Output exactly, and only, the lines below from the one with "patiko (yellow) 79" down to the one with "vasonax (brown) 320". Include both end lines and no pictures.

** RECORDS TO PROCESS follows **

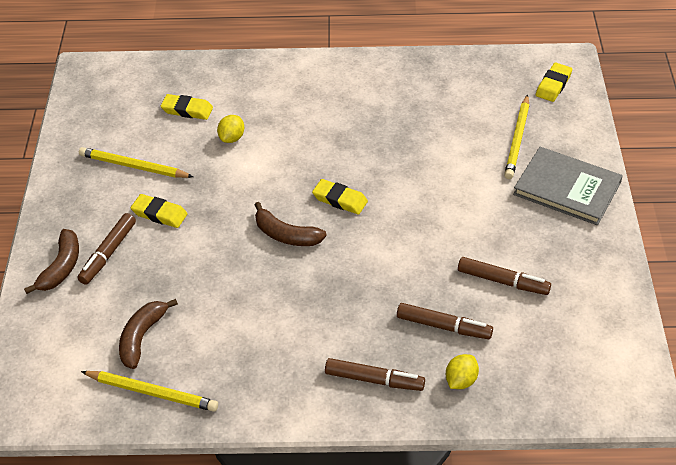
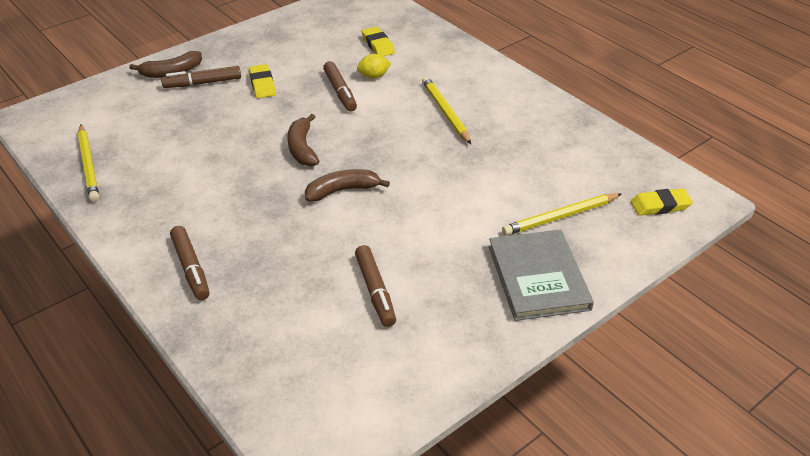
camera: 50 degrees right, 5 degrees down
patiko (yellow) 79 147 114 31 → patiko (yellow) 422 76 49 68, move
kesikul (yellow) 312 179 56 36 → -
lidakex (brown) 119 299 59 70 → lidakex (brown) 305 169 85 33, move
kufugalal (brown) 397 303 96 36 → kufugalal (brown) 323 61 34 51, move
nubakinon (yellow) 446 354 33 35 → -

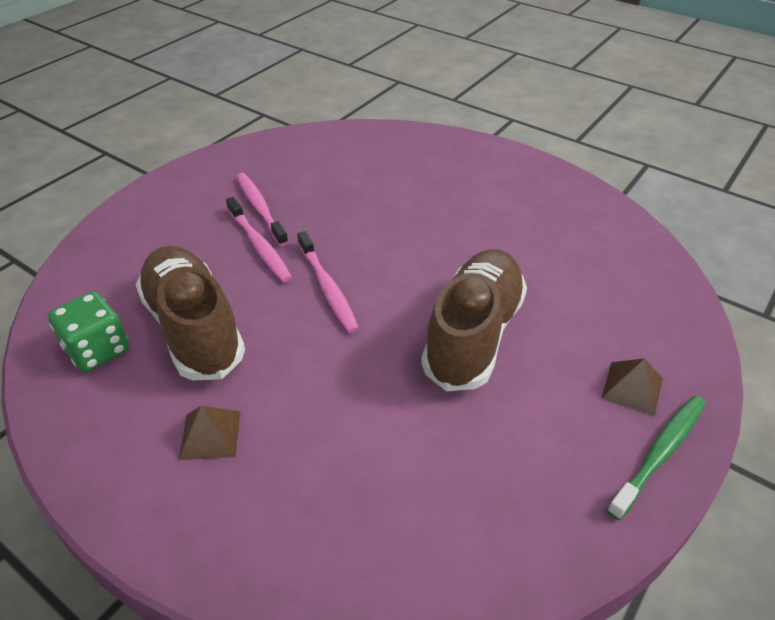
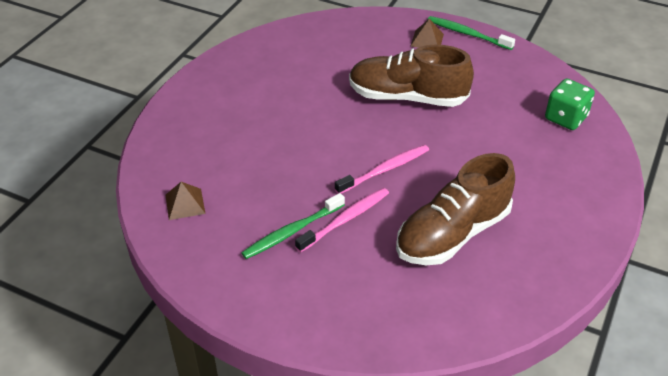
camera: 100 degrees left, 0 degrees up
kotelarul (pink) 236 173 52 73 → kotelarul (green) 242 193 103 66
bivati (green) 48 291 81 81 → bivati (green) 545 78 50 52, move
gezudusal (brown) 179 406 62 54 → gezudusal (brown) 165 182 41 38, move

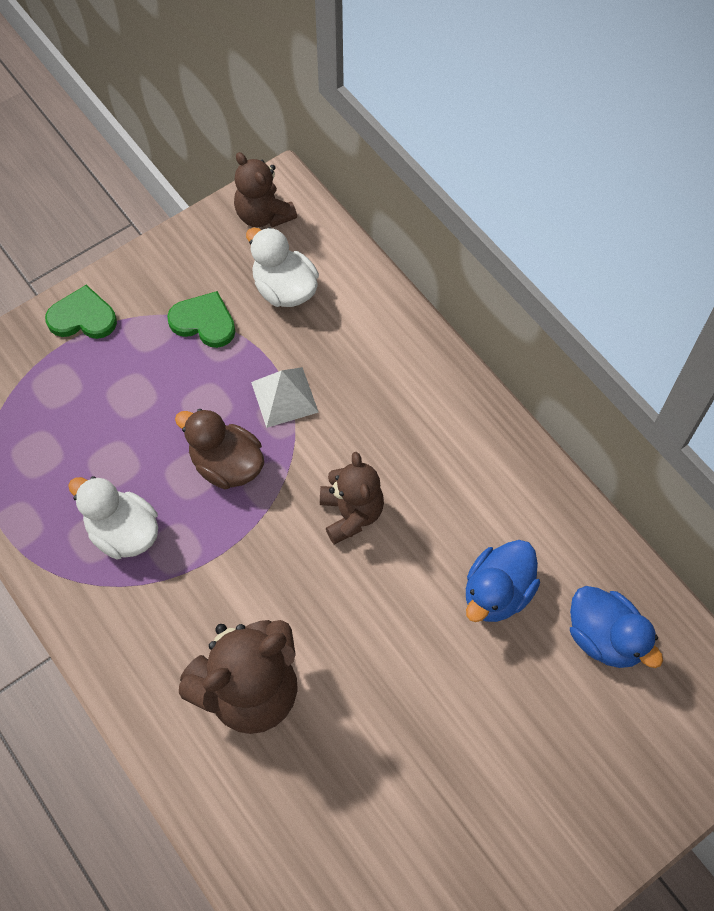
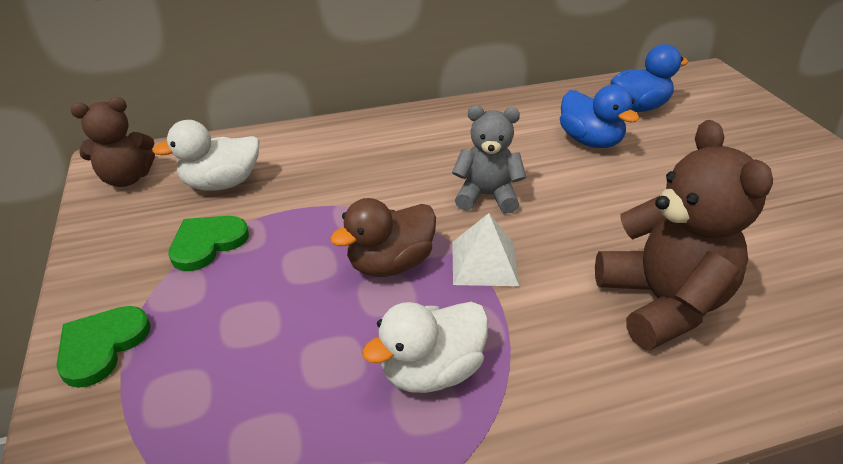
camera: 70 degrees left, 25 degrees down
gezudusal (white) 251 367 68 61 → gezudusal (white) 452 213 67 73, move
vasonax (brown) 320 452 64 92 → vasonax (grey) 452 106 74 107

** End of RECORDS TO PROCESS **
** RECORDS TO PROCESS follows **

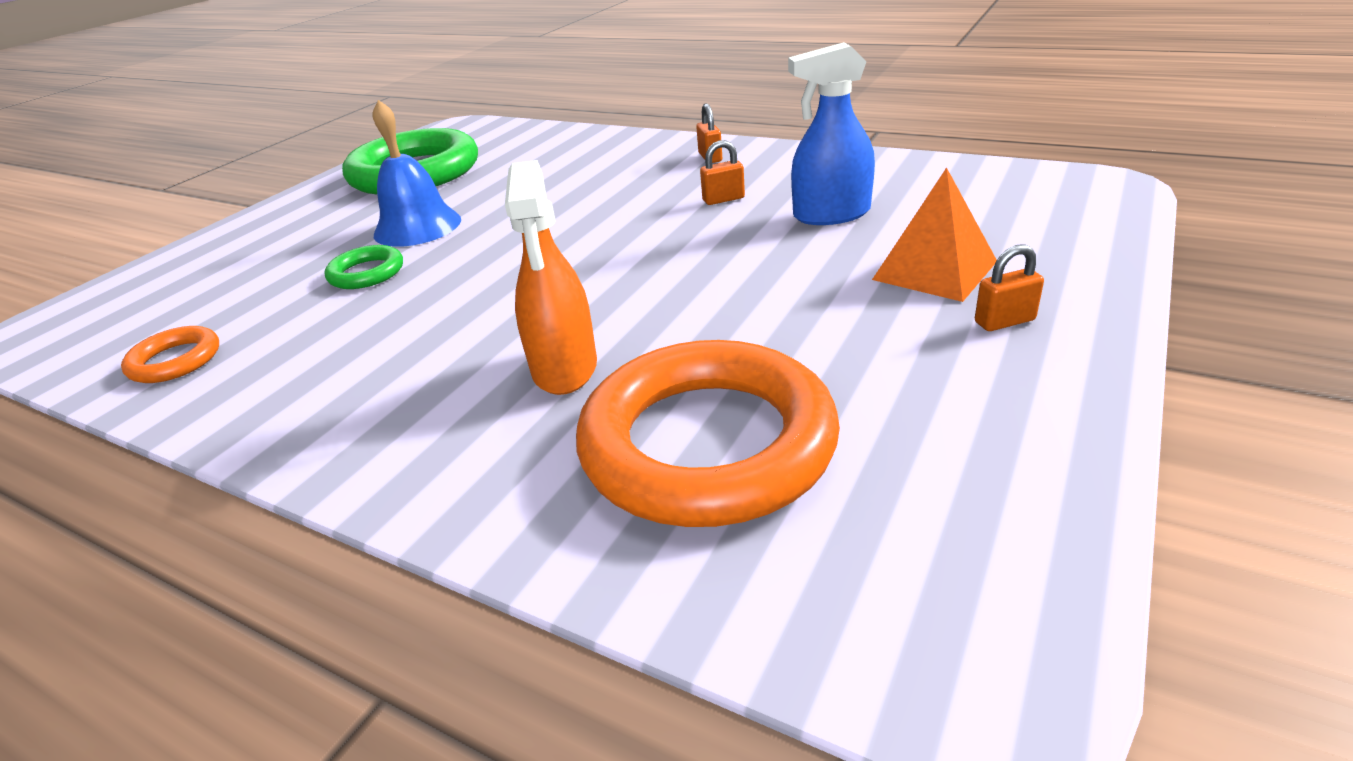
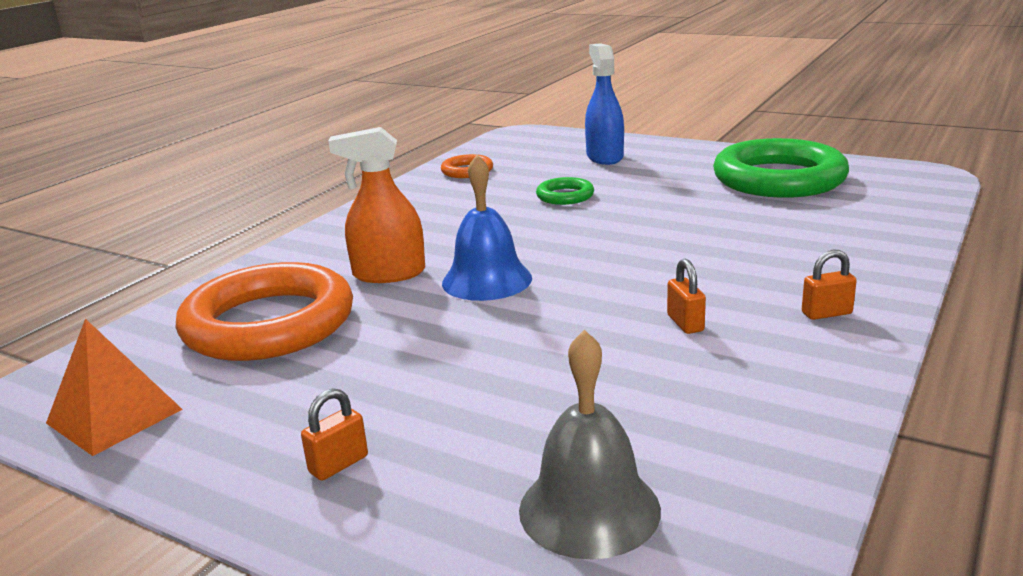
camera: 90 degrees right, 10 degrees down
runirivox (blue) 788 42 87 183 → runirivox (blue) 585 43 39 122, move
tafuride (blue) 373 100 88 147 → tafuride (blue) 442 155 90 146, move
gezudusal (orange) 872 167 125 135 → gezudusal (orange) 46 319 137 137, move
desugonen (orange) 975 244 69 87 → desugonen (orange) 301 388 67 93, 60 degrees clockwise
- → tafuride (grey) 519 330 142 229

** End of RECORDS TO PROCESS **
** RECORDS TO PROCESS follows **

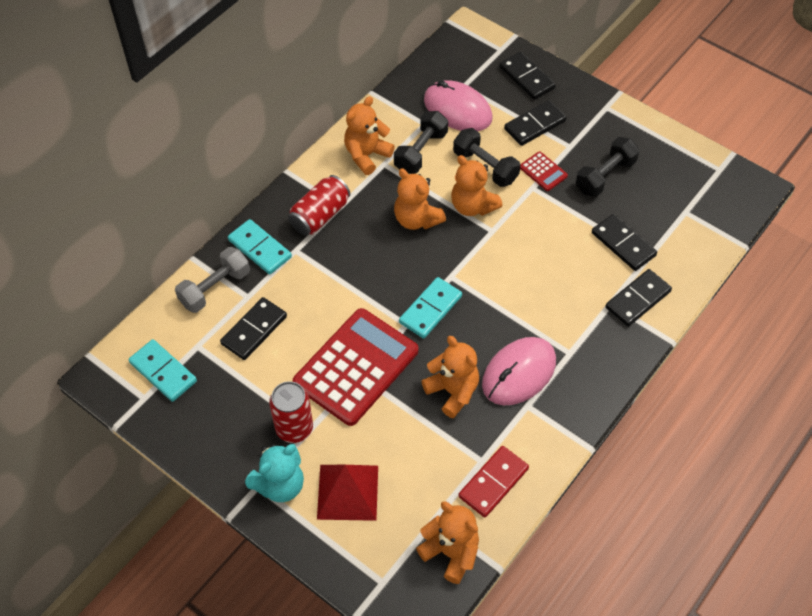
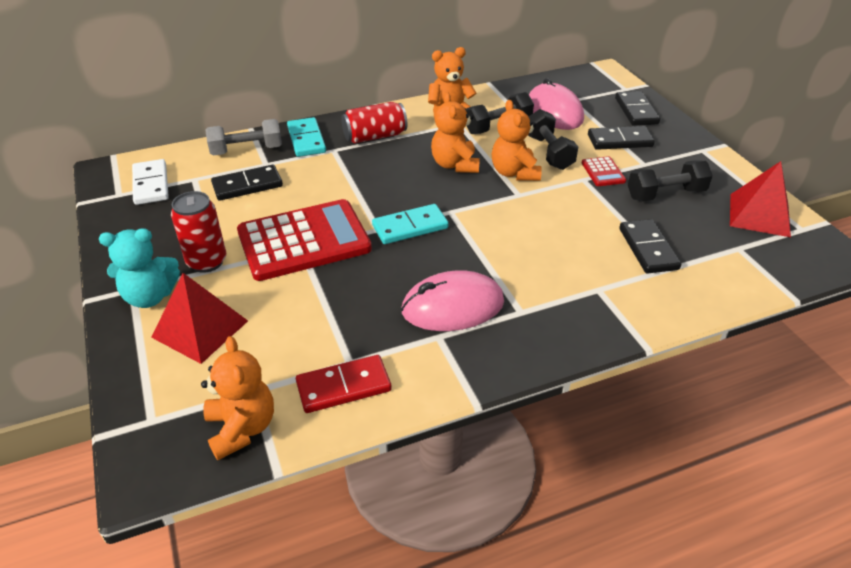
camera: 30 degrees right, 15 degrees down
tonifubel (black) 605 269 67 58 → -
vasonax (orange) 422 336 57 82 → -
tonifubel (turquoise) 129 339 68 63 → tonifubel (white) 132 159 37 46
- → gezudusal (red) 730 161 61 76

** End of RECORDS TO PROCESS **

### SOLUTION
patiko (yellow) 79 147 114 31 → patiko (yellow) 422 76 49 68, move
kesikul (yellow) 312 179 56 36 → -
lidakex (brown) 119 299 59 70 → lidakex (brown) 305 169 85 33, move
kufugalal (brown) 397 303 96 36 → kufugalal (brown) 323 61 34 51, move
nubakinon (yellow) 446 354 33 35 → -

camera: 100 degrees left, 0 degrees up
kotelarul (pink) 236 173 52 73 → kotelarul (green) 242 193 103 66
bivati (green) 48 291 81 81 → bivati (green) 545 78 50 52, move
gezudusal (brown) 179 406 62 54 → gezudusal (brown) 165 182 41 38, move

camera: 70 degrees left, 25 degrees down
gezudusal (white) 251 367 68 61 → gezudusal (white) 452 213 67 73, move
vasonax (brown) 320 452 64 92 → vasonax (grey) 452 106 74 107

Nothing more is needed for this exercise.